Work order: Lines with the string "round" are to be identified in the listing and copied.

Input records:
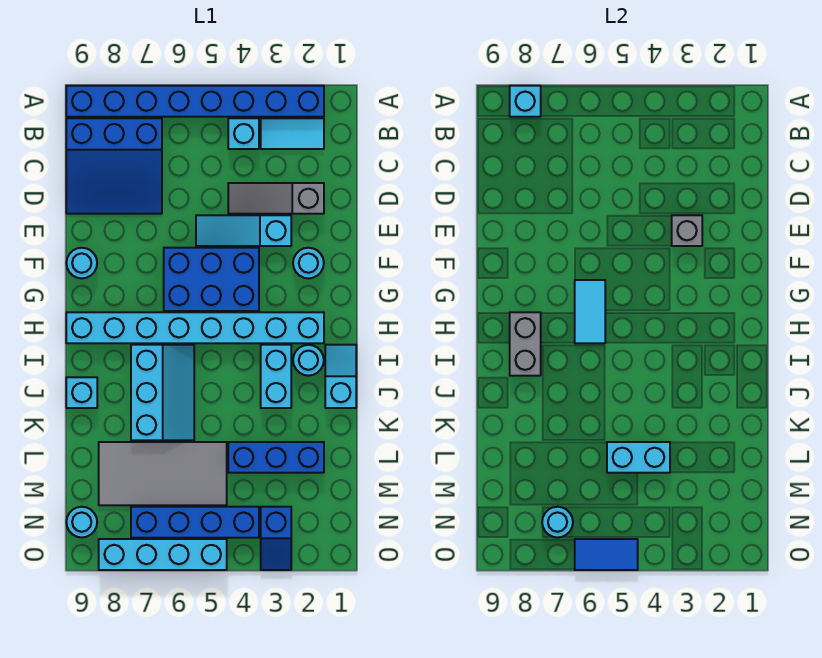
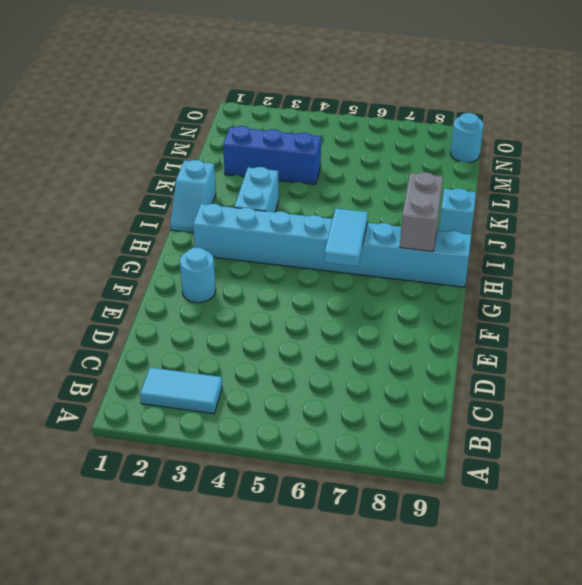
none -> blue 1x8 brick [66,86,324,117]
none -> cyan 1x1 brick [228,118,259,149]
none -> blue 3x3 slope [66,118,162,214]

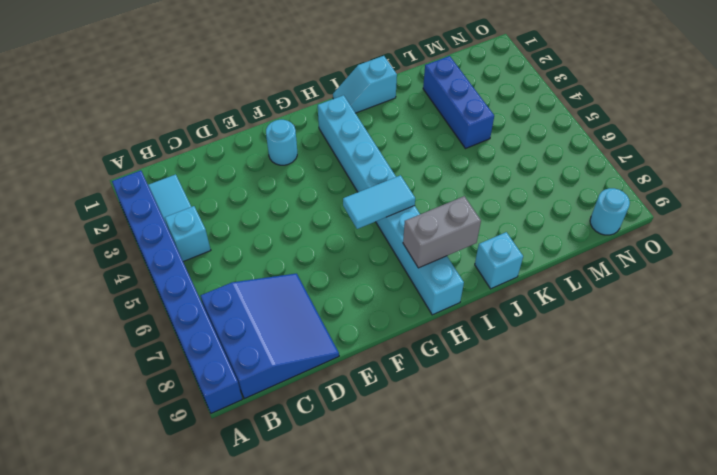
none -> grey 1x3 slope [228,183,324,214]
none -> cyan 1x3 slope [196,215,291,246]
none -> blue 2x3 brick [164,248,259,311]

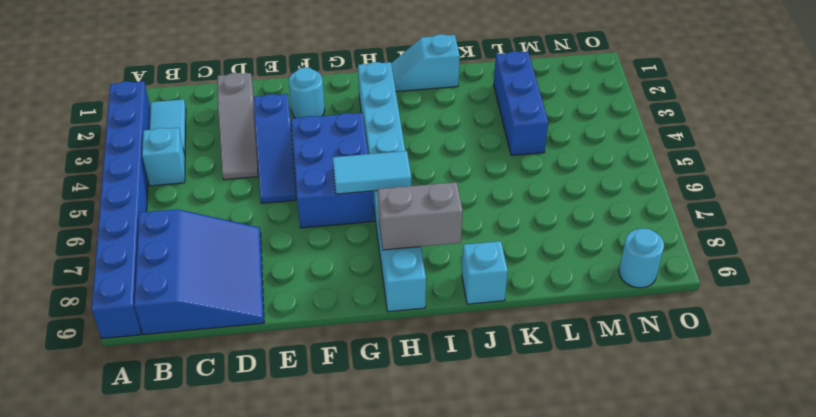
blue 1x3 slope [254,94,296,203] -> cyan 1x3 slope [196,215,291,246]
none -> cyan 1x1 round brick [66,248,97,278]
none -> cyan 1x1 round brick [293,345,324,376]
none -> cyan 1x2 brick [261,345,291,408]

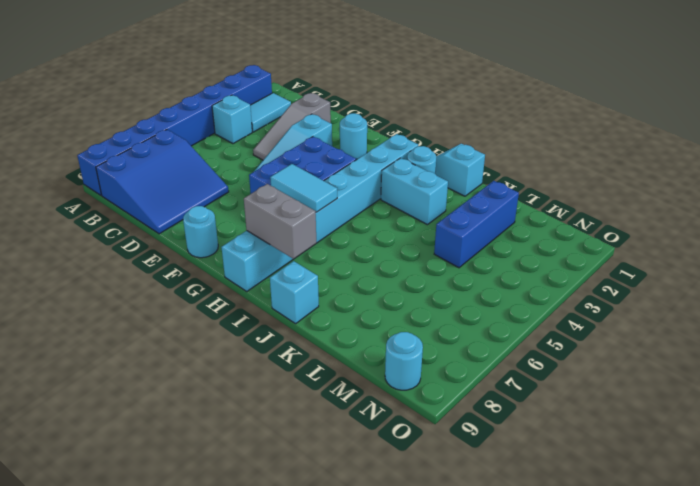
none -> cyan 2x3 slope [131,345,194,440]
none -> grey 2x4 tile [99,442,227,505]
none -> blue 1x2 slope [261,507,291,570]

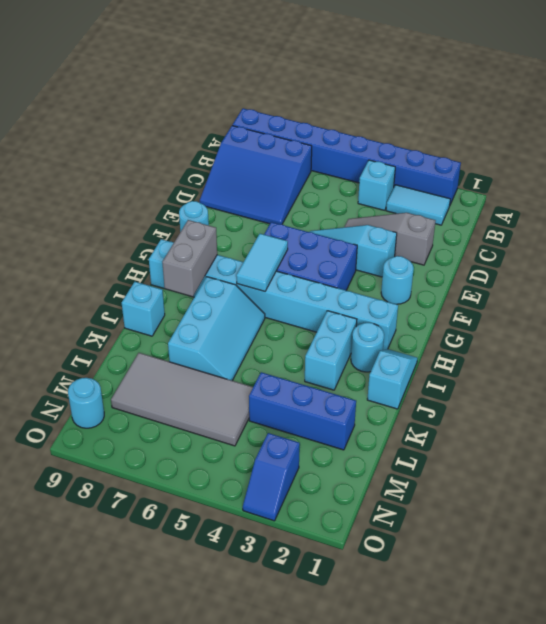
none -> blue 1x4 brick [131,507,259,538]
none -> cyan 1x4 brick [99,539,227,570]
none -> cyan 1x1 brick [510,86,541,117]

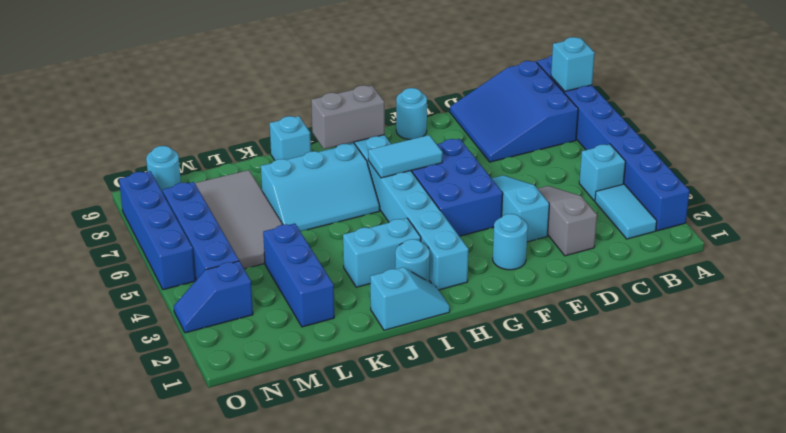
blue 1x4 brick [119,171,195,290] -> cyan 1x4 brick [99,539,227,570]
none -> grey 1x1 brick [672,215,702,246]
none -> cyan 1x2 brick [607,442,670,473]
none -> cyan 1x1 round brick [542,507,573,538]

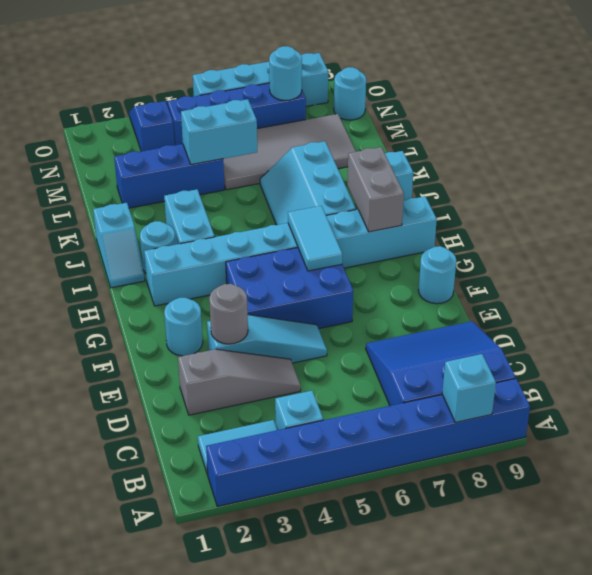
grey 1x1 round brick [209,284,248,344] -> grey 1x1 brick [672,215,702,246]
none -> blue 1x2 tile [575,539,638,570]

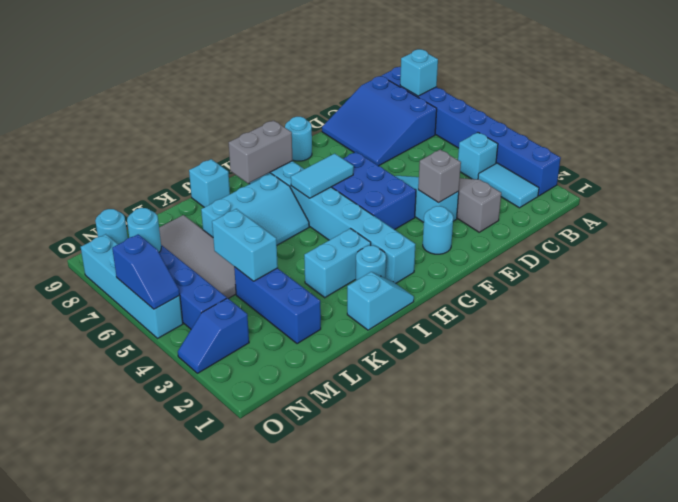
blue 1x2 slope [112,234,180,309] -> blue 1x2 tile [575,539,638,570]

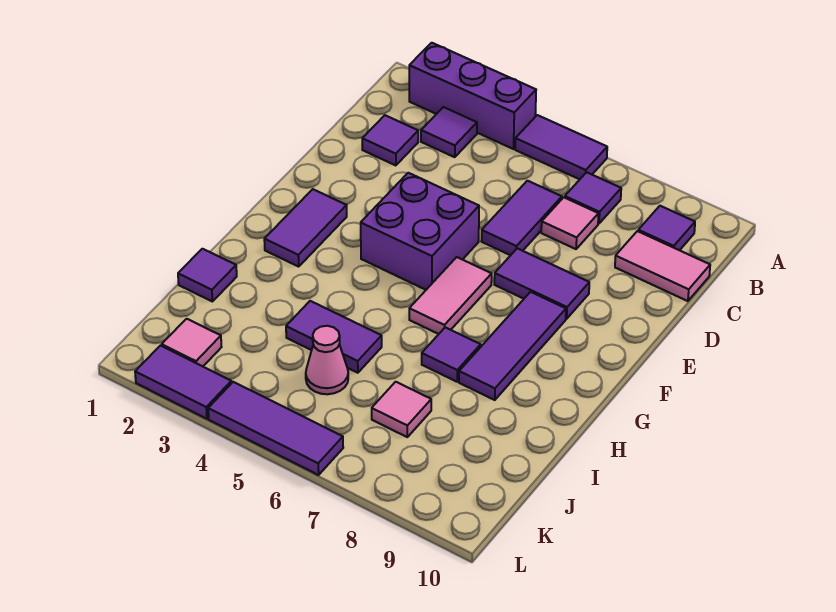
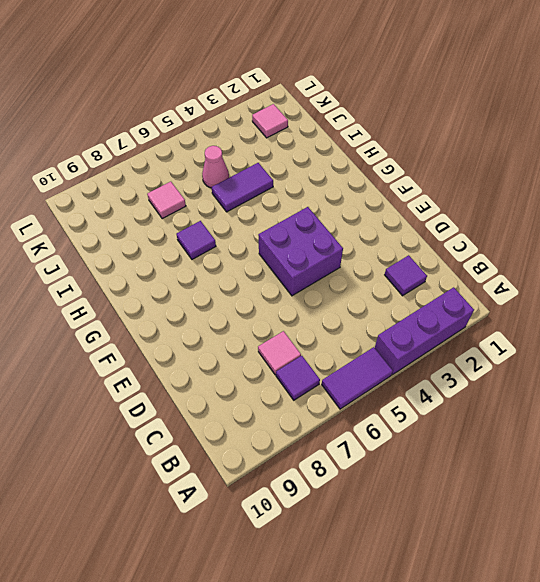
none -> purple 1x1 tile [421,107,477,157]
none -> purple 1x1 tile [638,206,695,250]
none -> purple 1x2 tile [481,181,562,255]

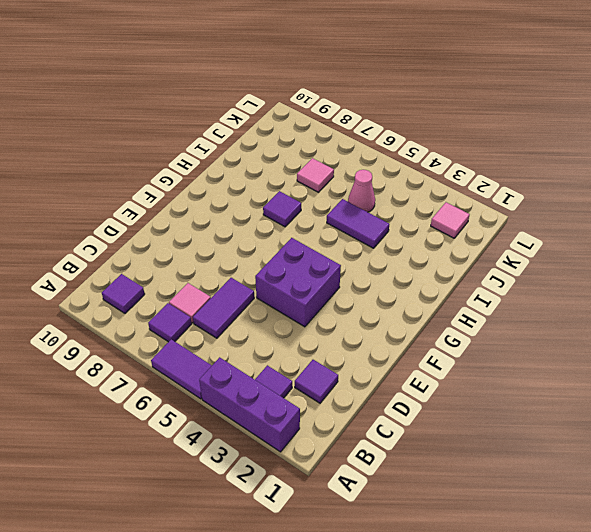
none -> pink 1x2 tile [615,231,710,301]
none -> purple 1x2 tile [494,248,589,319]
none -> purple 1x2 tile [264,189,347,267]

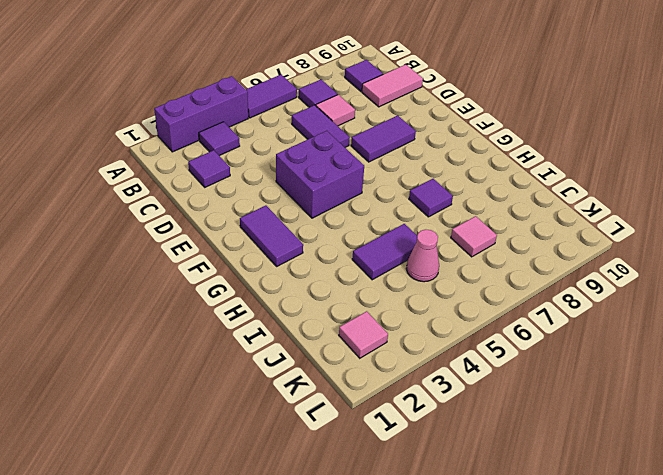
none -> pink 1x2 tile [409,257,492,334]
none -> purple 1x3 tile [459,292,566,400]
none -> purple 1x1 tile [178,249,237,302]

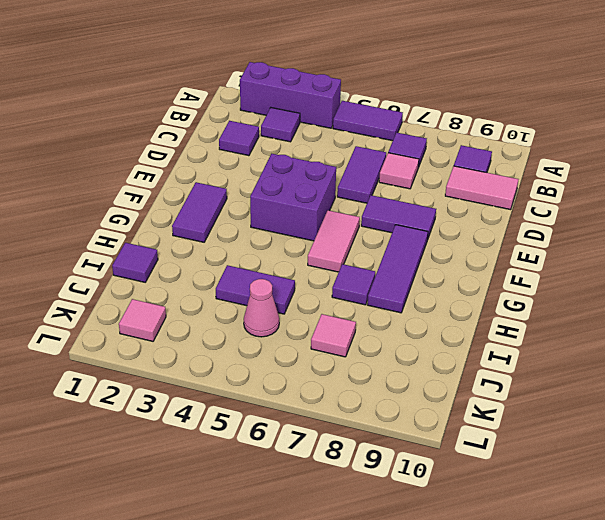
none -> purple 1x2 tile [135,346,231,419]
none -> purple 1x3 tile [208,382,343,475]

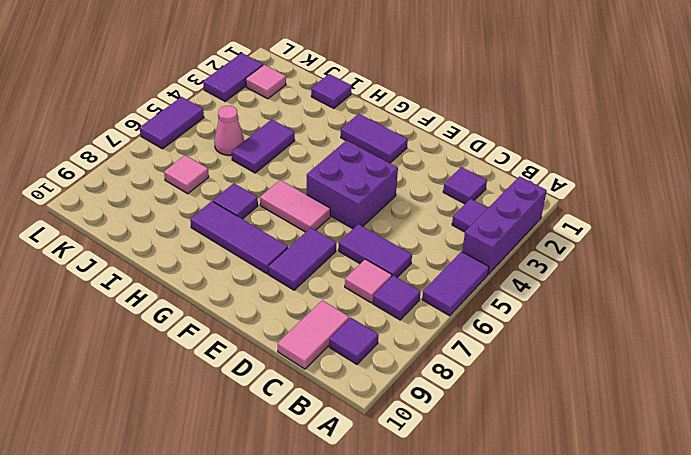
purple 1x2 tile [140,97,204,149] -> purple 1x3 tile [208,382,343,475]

Answer to the problem:
none -> cyan 1x1 round brick [66,248,97,278]
none -> cyan 1x1 round brick [293,345,324,376]
none -> cyan 1x1 round brick [542,507,573,538]
grey 1x1 round brick [209,284,248,344] -> grey 1x1 brick [672,215,702,246]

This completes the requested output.